### Brief
Please locate every line in the listing below that contains the word "left" and copy each one out. Case counts.
______
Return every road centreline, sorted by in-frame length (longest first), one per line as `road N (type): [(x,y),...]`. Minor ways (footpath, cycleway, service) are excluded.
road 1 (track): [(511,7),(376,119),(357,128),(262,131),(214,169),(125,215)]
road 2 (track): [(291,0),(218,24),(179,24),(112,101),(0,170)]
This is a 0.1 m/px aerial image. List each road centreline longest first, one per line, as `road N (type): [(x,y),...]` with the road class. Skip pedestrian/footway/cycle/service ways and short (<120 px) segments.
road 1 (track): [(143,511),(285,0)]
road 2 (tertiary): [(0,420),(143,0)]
______
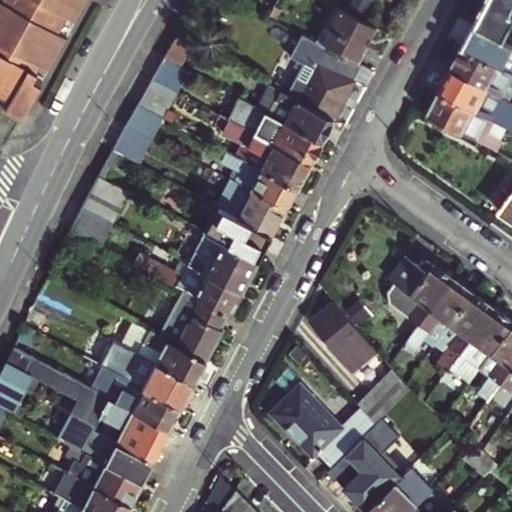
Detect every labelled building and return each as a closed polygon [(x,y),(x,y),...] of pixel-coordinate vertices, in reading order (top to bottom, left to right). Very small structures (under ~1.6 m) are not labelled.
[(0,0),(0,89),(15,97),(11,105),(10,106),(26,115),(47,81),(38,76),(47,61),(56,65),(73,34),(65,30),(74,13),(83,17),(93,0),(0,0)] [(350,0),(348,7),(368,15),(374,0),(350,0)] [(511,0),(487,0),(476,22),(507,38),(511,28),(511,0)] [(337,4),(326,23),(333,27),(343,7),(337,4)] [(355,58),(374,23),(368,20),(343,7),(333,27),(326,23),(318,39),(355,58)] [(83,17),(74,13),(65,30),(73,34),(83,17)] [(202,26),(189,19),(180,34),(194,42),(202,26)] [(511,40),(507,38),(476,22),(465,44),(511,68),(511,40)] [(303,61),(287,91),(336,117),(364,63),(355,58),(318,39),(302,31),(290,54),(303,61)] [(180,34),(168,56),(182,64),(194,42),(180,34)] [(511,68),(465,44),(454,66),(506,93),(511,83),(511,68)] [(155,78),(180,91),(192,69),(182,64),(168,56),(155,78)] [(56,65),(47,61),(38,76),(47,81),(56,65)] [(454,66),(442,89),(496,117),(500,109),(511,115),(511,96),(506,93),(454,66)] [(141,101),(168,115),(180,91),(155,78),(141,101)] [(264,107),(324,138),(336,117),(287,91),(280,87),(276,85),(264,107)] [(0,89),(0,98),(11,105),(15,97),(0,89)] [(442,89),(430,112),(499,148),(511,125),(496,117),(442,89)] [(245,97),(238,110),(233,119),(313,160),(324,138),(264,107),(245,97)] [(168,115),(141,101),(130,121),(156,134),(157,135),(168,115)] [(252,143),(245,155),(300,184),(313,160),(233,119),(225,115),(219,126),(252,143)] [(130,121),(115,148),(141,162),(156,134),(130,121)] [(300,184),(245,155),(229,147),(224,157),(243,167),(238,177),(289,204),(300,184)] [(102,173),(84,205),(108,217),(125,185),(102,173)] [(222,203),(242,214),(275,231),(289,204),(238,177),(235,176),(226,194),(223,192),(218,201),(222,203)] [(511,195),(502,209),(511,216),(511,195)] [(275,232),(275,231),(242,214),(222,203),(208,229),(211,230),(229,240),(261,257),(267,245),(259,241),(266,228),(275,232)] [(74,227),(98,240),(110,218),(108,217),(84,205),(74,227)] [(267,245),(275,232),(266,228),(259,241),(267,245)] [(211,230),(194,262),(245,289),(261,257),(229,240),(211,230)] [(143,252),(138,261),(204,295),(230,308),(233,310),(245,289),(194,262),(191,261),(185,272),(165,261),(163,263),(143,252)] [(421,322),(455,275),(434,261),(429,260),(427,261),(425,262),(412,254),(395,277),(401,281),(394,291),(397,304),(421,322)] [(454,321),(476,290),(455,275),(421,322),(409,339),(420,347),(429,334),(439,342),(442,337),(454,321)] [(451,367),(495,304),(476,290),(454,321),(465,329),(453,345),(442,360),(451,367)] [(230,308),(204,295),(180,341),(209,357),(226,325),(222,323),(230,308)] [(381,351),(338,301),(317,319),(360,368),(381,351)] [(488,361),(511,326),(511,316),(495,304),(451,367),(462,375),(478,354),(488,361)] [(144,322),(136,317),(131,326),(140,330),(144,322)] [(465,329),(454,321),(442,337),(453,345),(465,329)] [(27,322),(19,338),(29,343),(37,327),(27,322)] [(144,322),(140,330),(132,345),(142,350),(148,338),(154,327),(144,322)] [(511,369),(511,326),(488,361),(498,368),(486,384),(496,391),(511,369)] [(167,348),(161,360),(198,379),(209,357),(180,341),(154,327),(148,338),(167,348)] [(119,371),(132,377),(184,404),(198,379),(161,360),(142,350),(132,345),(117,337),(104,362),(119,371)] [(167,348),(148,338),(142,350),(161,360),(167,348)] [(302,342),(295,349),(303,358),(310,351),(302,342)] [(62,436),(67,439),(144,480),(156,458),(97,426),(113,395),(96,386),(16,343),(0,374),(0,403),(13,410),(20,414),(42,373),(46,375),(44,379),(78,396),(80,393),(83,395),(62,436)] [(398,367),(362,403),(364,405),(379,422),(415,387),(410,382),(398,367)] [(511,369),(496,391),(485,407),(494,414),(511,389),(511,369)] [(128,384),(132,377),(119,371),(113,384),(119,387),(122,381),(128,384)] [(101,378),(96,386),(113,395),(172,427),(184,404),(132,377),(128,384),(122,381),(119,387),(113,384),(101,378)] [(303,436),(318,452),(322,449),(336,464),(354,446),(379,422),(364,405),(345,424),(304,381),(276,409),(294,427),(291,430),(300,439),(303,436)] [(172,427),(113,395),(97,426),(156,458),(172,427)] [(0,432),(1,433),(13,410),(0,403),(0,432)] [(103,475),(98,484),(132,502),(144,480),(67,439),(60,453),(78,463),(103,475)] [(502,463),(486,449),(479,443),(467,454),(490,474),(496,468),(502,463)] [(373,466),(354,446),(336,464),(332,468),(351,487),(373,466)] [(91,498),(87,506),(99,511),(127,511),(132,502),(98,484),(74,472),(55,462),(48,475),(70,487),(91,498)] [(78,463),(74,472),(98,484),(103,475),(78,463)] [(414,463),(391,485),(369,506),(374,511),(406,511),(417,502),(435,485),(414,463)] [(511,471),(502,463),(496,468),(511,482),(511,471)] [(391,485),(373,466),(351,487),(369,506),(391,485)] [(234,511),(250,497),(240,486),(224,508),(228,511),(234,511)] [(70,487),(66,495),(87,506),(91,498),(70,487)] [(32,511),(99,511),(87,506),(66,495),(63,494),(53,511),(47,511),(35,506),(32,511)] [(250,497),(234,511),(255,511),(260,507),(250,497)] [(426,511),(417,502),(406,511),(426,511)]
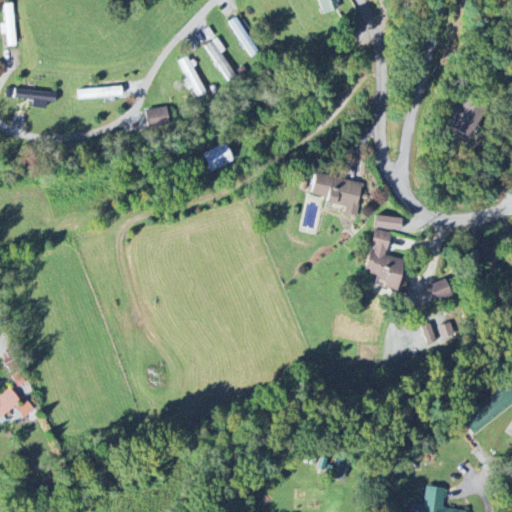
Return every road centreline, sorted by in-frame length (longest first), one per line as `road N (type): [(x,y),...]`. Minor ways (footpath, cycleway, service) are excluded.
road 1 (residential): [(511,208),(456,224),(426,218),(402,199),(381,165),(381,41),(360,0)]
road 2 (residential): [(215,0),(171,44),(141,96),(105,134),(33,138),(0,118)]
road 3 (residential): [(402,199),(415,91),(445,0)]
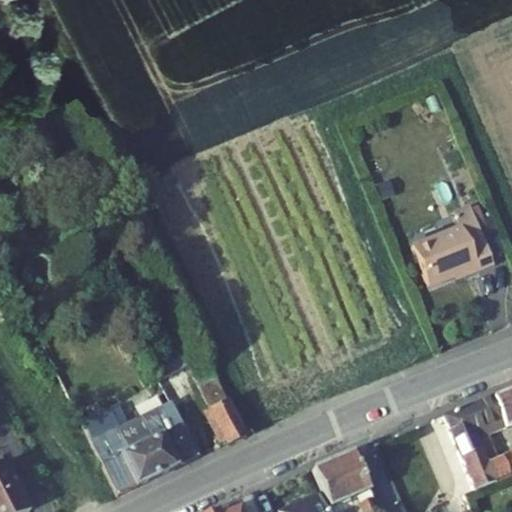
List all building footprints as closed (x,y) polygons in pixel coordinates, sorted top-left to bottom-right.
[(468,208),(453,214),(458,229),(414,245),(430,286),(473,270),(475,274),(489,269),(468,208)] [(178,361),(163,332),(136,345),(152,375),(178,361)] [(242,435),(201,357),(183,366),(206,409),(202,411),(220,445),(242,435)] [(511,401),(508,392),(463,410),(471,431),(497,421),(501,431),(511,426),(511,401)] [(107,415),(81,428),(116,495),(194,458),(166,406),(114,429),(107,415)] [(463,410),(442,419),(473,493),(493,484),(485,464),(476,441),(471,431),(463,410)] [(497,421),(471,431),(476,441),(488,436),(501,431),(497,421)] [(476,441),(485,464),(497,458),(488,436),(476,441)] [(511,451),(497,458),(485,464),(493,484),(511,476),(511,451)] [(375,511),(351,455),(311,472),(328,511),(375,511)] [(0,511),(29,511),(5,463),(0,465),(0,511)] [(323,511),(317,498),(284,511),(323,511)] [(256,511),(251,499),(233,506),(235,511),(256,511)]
______
### Finished task
Detect every labelled building and return each as a closed polygon [(x,y),(x,y),...] of pixel-coordinate vertices, in reading order (top to bottom, left to right). Very small structures (under ~1.6 m) are not labelled.
List all building footprints as closed (x,y) polygons in pixel coordinates, sorted top-left to bottom-right.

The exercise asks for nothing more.